Exercise requirements — Print the records below exactly. Omit every picture.

*** Data to examine Section Begins ***

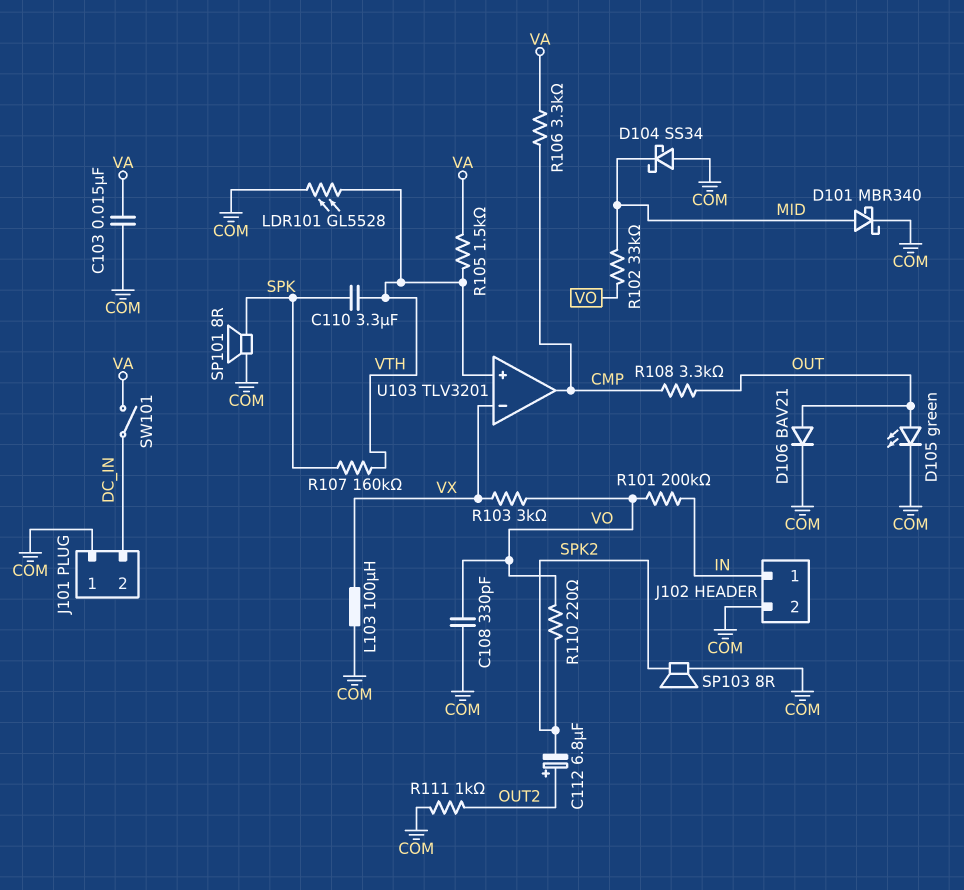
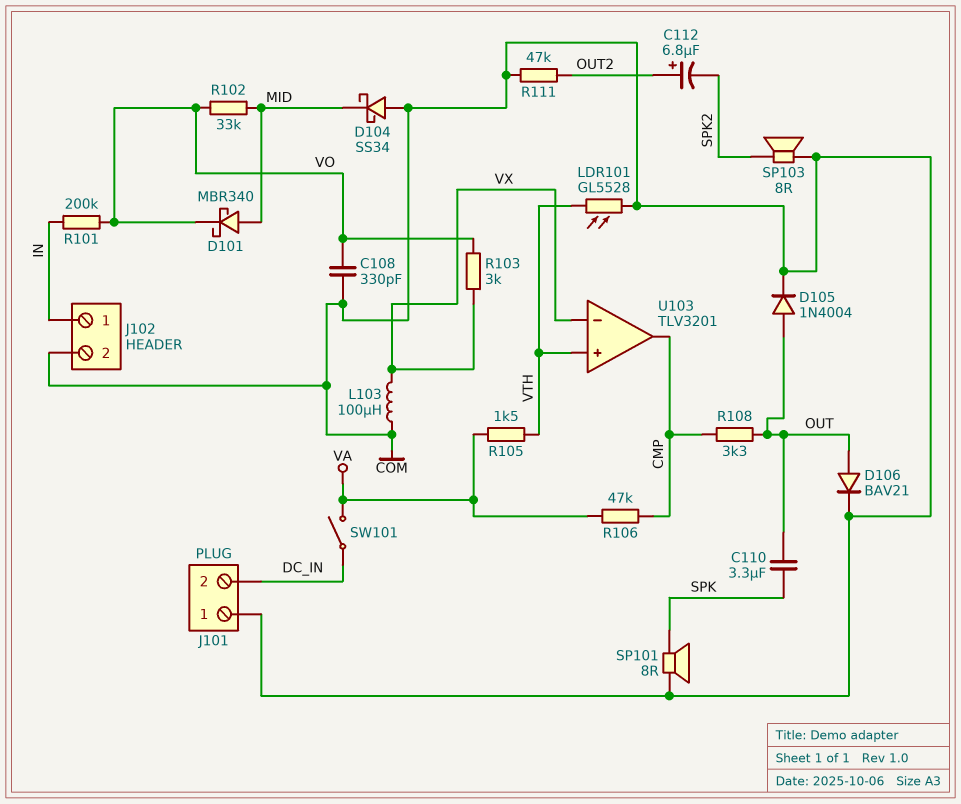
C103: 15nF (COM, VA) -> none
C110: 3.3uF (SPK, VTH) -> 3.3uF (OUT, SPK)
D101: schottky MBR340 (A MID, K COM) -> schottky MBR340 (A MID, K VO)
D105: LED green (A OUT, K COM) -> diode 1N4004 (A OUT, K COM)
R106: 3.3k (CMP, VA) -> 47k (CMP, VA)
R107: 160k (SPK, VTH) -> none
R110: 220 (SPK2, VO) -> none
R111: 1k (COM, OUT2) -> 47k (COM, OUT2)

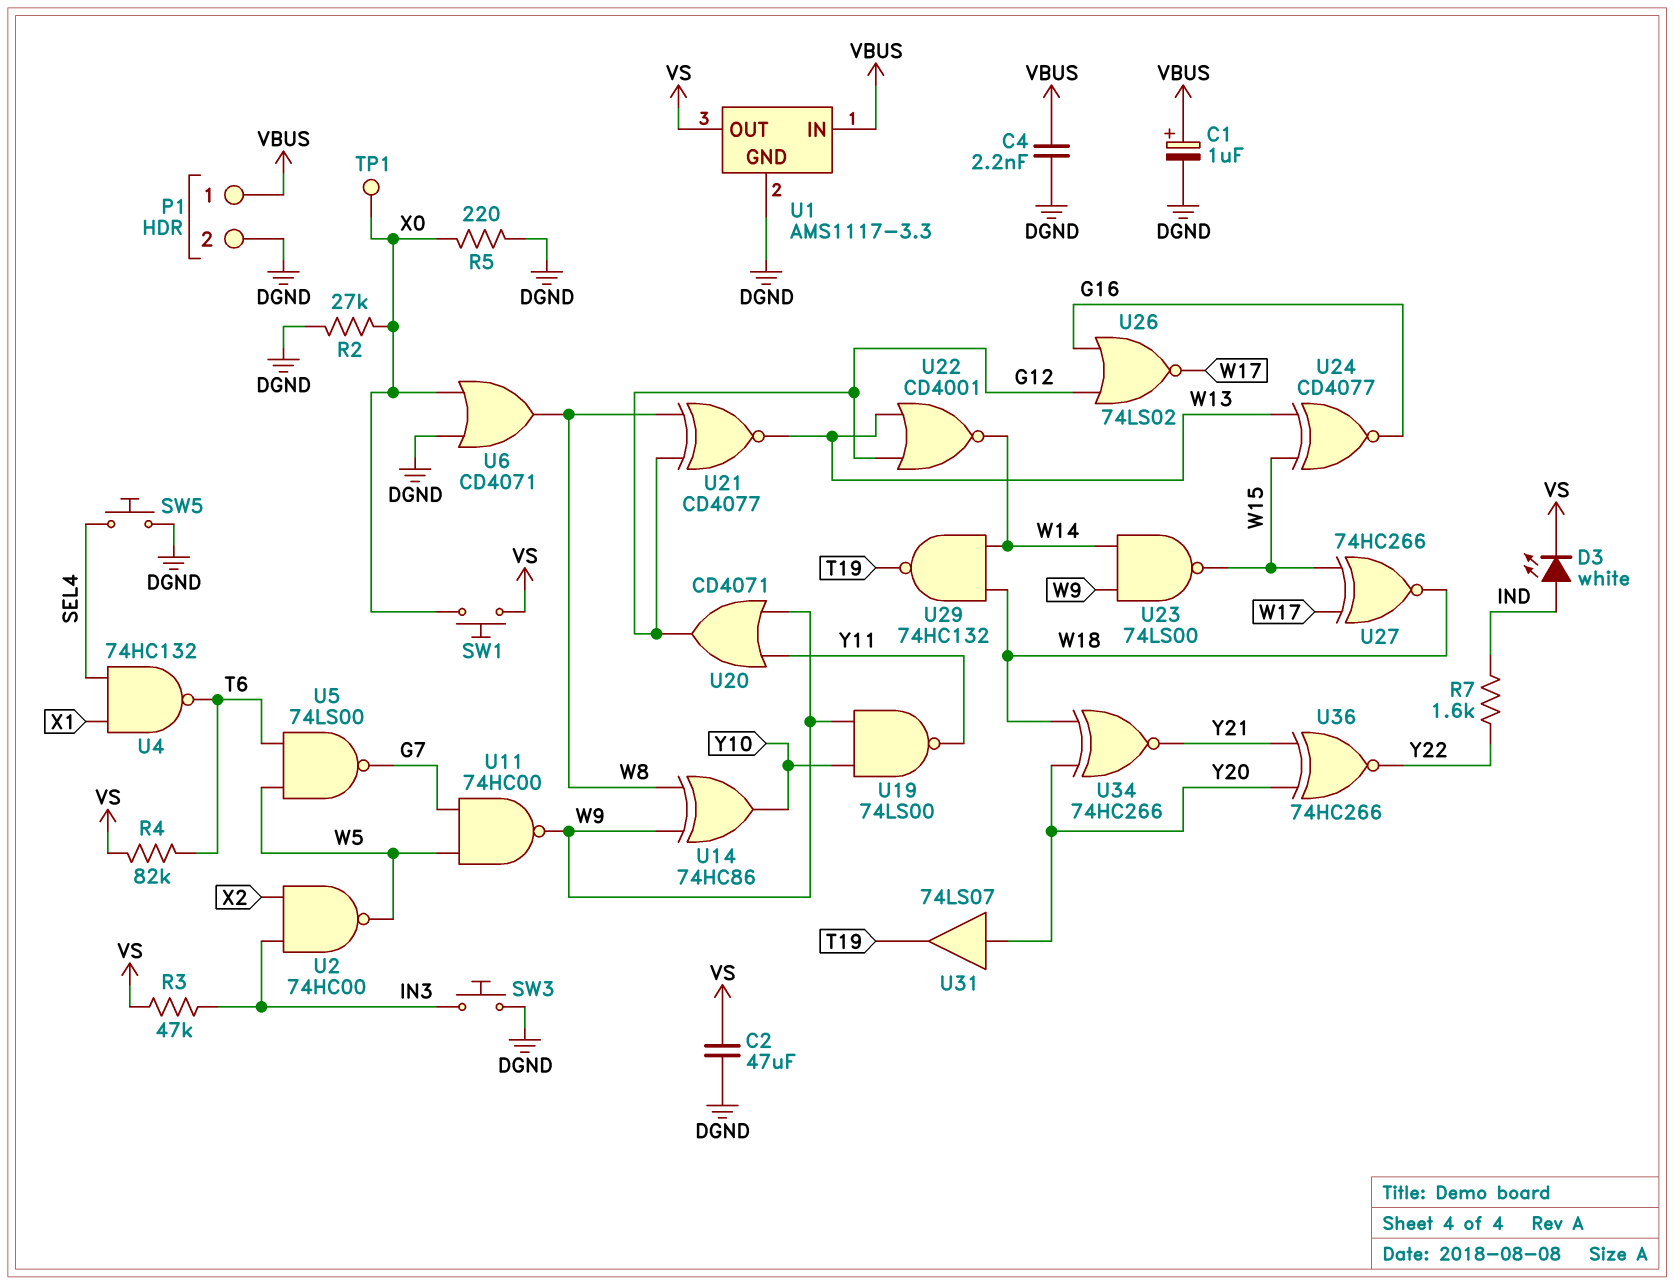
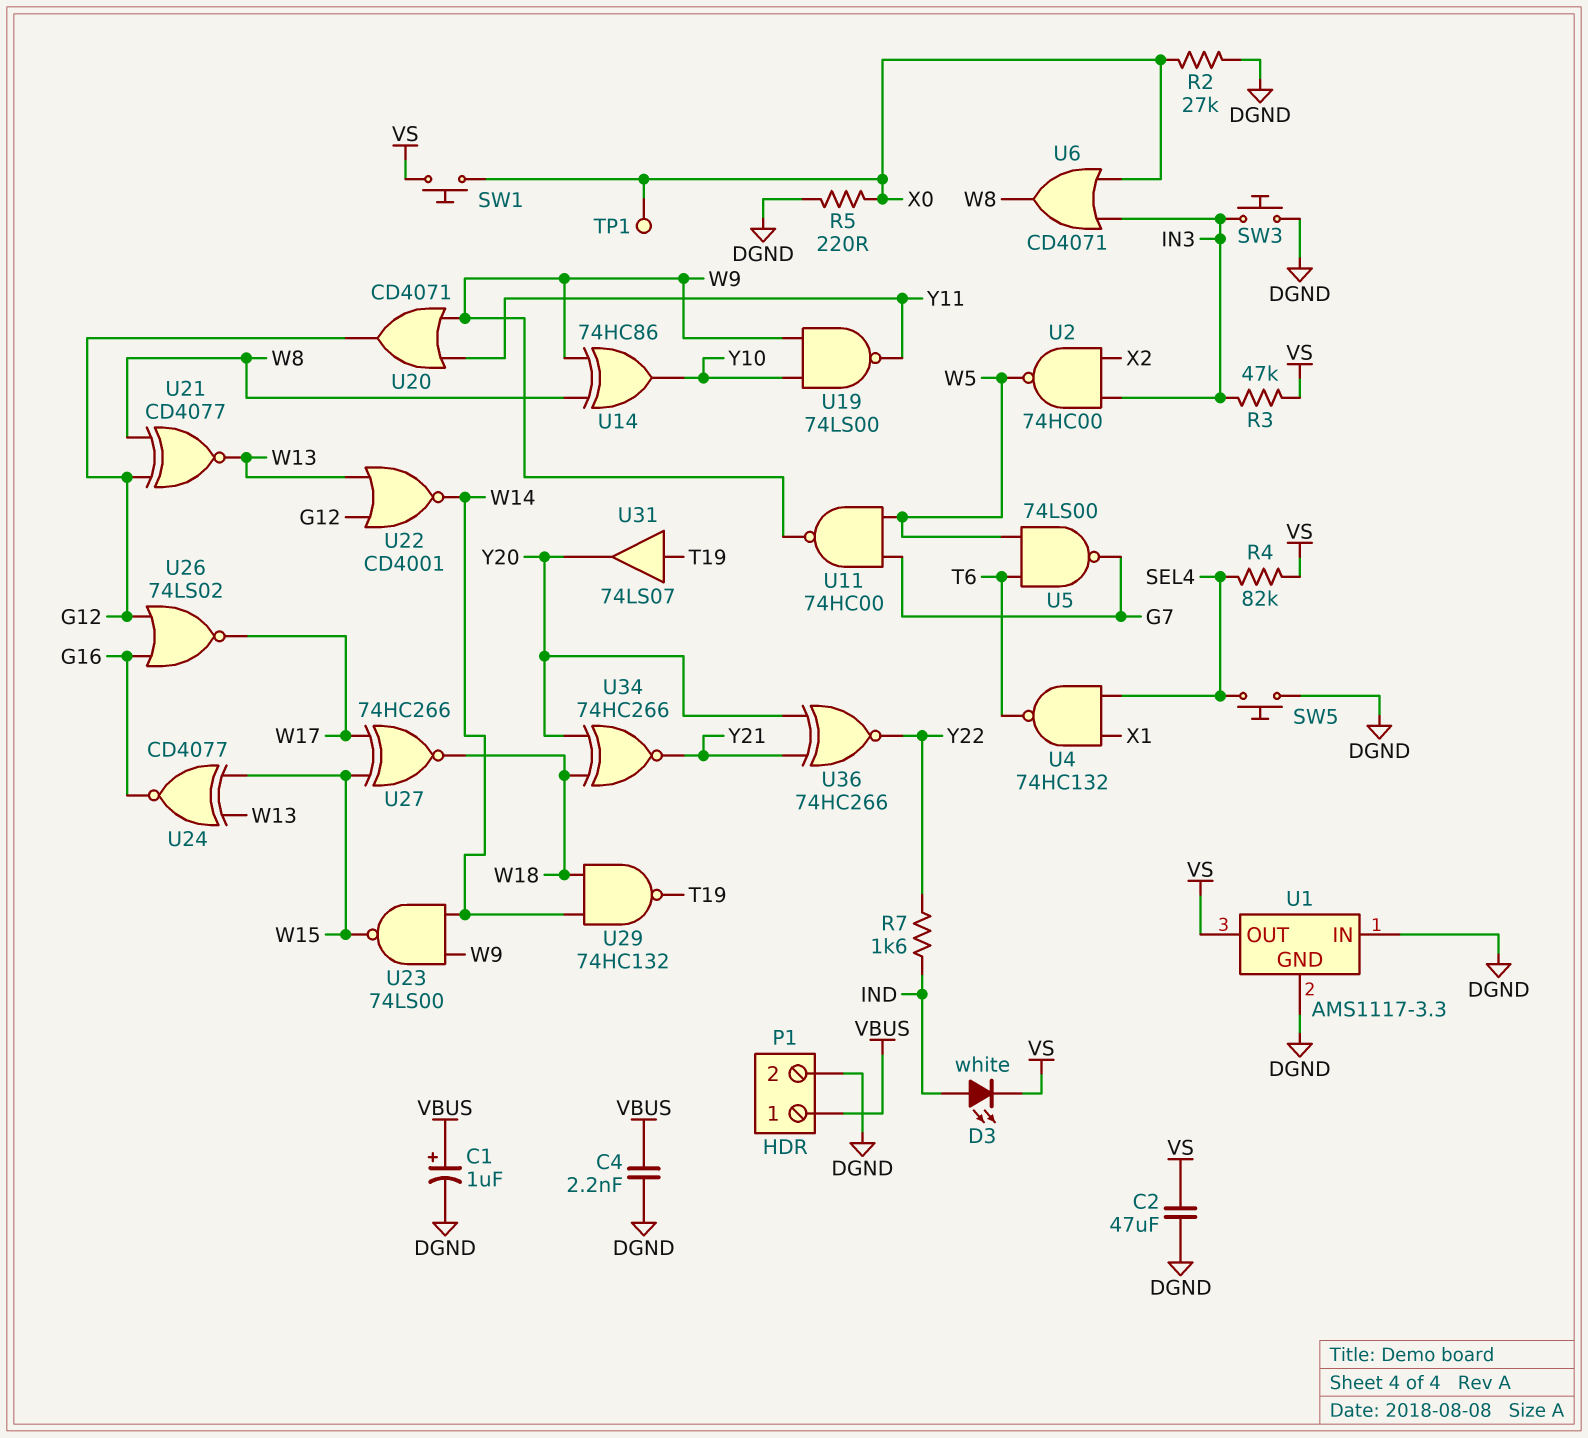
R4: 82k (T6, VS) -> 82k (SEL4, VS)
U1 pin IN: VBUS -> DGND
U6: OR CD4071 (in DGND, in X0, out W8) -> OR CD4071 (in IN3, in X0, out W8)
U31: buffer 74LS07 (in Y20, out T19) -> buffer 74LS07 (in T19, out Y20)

*** Data to examine Section Ends ***

Answer to this exercise —
C103: 15nF (COM, VA) -> none
C110: 3.3uF (SPK, VTH) -> 3.3uF (OUT, SPK)
D101: schottky MBR340 (A MID, K COM) -> schottky MBR340 (A MID, K VO)
D105: LED green (A OUT, K COM) -> diode 1N4004 (A OUT, K COM)
R106: 3.3k (CMP, VA) -> 47k (CMP, VA)
R107: 160k (SPK, VTH) -> none
R110: 220 (SPK2, VO) -> none
R111: 1k (COM, OUT2) -> 47k (COM, OUT2)

R4: 82k (T6, VS) -> 82k (SEL4, VS)
U1 pin IN: VBUS -> DGND
U6: OR CD4071 (in DGND, in X0, out W8) -> OR CD4071 (in IN3, in X0, out W8)
U31: buffer 74LS07 (in Y20, out T19) -> buffer 74LS07 (in T19, out Y20)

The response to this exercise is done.